_EXERCISE DESCRIPTION:_ Output the full listing below exactly; the images stay out.

***** MATERIALS PROVIDED *****

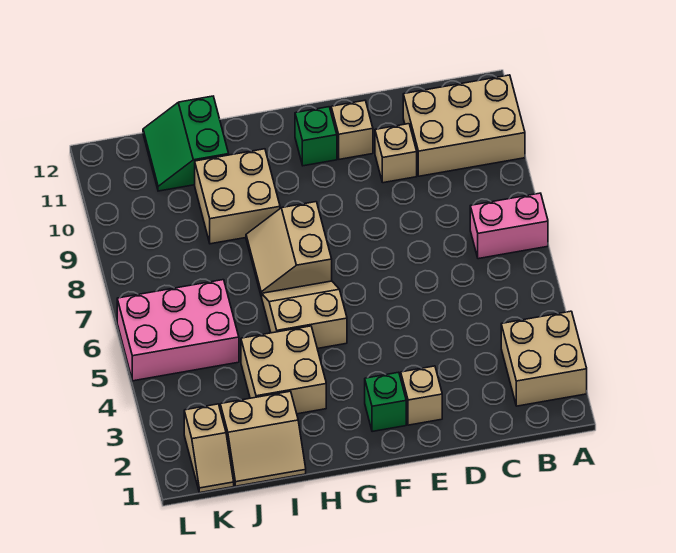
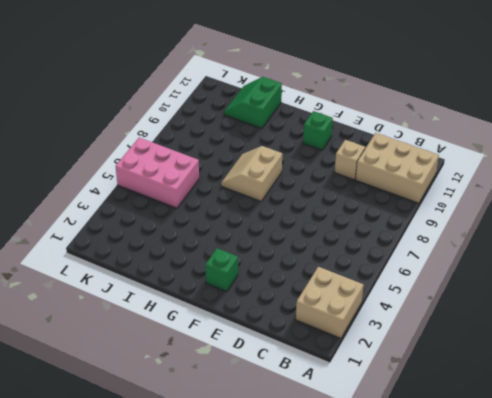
none -> pink brick A7:B7 level 1
none -> tan brick E2 level 1
none -> tan brick E11 level 1

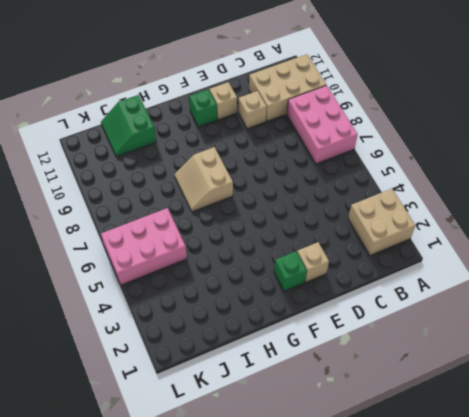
pink brick A7:B9 level 1 -> pink brick A7:B7 level 1
none -> tan slope G5:H6 level 1 top 5
none -> tan brick H3:I4 level 1
none -> tan brick H9:I10 level 1

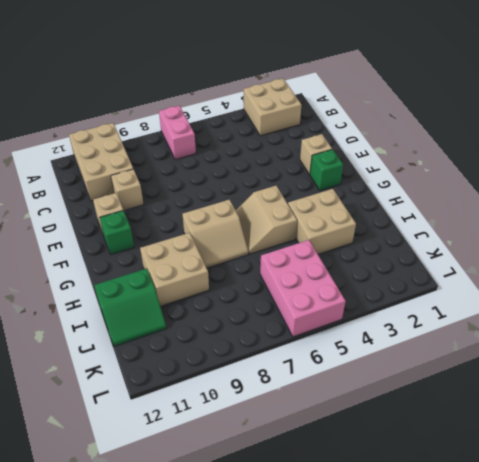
none -> tan slope I1:J2 level 1 top 2
none -> tan slope K1:K2 level 1 top 2

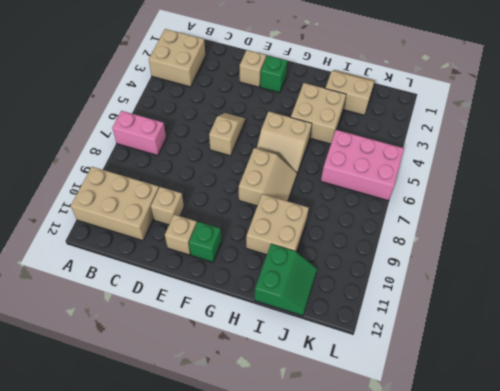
tan slope E5:E6 level 1 top 6 -> tan slope K1:K2 level 1 top 2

*****

_SOLUTION FOR THIS PROBLEM:_
none -> pink brick A7:B7 level 1
none -> tan brick E2 level 1
none -> tan brick E11 level 1

pink brick A7:B9 level 1 -> pink brick A7:B7 level 1
none -> tan slope G5:H6 level 1 top 5
none -> tan brick H3:I4 level 1
none -> tan brick H9:I10 level 1

none -> tan slope I1:J2 level 1 top 2
none -> tan slope K1:K2 level 1 top 2

tan slope E5:E6 level 1 top 6 -> tan slope K1:K2 level 1 top 2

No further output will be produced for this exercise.